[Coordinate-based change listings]
◆ ◆ ◆

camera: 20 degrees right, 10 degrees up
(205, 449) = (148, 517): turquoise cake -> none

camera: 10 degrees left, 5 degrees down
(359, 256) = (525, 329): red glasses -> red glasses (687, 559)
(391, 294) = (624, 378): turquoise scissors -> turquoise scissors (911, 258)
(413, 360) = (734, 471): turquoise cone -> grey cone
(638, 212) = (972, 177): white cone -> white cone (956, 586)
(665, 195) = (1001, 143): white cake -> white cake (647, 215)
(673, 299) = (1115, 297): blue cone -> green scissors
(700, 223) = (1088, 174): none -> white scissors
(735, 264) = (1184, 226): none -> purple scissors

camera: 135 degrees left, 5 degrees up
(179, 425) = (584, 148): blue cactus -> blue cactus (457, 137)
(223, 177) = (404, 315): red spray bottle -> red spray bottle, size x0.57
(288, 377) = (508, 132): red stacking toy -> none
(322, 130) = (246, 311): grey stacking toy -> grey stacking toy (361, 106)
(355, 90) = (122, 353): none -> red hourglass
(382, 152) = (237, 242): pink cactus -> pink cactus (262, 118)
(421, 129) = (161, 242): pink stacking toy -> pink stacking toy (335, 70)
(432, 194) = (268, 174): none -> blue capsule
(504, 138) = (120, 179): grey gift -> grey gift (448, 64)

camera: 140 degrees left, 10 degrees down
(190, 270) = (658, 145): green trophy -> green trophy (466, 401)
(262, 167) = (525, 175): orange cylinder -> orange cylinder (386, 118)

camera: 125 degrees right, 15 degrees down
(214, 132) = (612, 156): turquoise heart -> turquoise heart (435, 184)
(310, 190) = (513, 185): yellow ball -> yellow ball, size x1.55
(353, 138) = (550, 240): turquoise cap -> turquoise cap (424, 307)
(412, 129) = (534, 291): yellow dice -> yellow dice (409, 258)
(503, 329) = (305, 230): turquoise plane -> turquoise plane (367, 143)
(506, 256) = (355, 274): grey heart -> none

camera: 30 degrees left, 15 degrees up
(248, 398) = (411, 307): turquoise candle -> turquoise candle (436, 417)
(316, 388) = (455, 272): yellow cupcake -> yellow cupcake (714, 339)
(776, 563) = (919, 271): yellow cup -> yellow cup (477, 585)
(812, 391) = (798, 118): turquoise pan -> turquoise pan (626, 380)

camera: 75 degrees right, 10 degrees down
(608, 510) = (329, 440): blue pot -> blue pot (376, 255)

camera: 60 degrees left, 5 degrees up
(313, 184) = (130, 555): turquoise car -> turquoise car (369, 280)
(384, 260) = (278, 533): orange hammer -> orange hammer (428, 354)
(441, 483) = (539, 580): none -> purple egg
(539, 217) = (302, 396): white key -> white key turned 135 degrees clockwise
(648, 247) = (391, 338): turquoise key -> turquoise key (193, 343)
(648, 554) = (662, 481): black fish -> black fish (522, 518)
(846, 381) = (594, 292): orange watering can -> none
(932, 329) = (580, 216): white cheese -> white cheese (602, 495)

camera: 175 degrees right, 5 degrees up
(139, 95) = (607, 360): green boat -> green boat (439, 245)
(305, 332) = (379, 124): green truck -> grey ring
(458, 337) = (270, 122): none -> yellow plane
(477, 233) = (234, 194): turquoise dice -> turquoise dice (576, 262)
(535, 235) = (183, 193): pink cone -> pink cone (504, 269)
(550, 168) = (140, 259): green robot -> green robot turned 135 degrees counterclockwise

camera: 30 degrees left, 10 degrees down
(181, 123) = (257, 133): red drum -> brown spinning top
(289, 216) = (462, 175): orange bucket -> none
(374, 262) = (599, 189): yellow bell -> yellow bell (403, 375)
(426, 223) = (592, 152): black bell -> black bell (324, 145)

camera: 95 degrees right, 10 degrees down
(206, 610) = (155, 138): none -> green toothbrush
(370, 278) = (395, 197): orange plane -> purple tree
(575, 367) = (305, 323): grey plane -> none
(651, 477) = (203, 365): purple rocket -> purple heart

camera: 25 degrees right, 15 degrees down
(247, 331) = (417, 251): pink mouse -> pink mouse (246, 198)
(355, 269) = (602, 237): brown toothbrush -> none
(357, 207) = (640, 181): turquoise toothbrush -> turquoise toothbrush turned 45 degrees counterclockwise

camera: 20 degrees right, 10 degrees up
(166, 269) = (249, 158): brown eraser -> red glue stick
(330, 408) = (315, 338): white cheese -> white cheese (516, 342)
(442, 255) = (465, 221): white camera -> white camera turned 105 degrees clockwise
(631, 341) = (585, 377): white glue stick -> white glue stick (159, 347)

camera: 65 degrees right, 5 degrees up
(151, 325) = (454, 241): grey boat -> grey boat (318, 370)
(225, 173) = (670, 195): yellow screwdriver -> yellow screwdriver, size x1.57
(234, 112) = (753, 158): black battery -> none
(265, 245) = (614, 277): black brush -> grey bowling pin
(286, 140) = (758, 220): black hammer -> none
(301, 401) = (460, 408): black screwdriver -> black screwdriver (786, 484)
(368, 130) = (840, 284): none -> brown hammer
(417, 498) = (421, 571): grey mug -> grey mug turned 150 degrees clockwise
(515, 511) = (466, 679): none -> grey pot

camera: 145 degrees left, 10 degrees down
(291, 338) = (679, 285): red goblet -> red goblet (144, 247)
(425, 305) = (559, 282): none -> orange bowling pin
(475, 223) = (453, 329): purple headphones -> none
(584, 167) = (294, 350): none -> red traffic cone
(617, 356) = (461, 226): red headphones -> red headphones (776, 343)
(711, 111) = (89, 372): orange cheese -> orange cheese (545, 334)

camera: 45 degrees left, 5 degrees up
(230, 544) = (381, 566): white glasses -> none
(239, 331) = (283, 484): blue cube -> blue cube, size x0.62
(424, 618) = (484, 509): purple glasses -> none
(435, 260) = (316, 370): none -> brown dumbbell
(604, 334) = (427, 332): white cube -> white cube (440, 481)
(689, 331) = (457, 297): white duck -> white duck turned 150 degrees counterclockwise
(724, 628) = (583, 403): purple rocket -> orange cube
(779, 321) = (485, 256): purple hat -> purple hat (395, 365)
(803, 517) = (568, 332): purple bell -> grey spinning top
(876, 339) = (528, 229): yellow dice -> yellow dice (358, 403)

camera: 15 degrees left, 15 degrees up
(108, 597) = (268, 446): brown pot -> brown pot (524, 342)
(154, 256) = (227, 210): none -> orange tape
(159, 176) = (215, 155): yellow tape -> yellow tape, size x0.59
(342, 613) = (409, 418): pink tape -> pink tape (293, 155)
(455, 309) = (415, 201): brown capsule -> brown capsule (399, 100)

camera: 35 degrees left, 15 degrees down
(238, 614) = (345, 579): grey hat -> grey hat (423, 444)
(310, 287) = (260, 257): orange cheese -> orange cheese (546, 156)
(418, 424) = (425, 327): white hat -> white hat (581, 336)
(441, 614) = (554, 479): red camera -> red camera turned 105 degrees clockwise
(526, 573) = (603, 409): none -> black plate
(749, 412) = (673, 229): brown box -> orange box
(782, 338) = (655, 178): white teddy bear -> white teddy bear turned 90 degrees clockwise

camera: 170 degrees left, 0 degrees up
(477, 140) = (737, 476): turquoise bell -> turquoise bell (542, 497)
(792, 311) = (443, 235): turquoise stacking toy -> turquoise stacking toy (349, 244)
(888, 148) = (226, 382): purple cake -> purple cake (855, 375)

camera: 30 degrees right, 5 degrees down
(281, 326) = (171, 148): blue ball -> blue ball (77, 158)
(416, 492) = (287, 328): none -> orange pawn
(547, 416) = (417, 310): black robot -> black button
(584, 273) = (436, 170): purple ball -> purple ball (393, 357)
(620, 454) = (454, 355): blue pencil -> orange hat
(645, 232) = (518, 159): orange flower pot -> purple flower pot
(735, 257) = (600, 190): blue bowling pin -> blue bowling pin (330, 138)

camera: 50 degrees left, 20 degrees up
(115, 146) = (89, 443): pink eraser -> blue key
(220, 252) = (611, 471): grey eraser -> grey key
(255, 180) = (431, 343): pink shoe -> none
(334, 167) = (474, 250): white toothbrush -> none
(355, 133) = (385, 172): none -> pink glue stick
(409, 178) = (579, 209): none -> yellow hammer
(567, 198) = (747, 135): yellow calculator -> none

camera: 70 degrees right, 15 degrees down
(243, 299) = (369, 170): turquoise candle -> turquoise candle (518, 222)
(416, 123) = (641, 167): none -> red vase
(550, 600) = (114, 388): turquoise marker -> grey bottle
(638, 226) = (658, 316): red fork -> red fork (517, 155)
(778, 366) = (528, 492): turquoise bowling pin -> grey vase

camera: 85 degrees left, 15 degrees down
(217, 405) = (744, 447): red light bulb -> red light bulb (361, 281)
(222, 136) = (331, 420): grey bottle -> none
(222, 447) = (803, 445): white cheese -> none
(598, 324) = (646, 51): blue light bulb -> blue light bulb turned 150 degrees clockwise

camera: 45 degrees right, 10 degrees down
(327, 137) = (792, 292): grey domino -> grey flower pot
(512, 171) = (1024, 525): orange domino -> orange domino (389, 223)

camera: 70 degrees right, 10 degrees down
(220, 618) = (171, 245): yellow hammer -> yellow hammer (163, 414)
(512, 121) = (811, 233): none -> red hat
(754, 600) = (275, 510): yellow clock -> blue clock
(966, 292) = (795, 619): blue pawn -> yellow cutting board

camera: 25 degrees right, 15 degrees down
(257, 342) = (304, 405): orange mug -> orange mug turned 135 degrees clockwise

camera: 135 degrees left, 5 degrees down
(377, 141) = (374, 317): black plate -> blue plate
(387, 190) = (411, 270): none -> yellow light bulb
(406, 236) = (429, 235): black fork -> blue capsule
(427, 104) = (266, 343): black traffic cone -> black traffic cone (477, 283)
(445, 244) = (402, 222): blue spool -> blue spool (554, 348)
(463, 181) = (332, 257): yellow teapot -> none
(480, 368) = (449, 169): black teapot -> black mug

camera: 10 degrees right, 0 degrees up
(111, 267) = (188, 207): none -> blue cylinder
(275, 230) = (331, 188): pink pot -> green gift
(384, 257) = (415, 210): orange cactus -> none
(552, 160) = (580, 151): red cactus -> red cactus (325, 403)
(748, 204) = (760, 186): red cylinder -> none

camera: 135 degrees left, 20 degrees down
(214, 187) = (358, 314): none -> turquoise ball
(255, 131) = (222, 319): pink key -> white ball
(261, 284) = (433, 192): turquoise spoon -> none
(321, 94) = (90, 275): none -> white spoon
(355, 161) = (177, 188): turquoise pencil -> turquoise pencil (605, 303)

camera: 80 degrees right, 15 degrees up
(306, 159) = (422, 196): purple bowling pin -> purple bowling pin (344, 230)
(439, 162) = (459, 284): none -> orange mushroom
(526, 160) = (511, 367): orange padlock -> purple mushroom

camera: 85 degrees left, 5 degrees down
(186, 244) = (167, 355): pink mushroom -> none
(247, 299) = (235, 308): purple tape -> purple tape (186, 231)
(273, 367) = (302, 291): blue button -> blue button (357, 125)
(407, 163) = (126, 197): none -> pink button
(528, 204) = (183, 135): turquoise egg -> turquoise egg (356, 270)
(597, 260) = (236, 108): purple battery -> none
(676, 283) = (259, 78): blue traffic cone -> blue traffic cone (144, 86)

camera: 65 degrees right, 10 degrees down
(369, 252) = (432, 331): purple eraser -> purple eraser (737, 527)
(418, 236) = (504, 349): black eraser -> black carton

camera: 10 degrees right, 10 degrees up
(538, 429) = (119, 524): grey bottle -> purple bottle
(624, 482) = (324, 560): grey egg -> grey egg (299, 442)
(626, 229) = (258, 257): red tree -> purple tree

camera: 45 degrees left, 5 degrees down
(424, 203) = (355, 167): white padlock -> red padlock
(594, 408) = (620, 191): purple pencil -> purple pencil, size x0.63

◆ ◆ ◆

What you return should be the lines from the start of the data through the line with "(665, 195) = (1001, 143): white", quoted exactly and nothing more.

- REPLY
camera: 20 degrees right, 10 degrees up
(205, 449) = (148, 517): turquoise cake -> none

camera: 10 degrees left, 5 degrees down
(359, 256) = (525, 329): red glasses -> red glasses (687, 559)
(391, 294) = (624, 378): turquoise scissors -> turquoise scissors (911, 258)
(413, 360) = (734, 471): turquoise cone -> grey cone
(638, 212) = (972, 177): white cone -> white cone (956, 586)
(665, 195) = (1001, 143): white cake -> white cake (647, 215)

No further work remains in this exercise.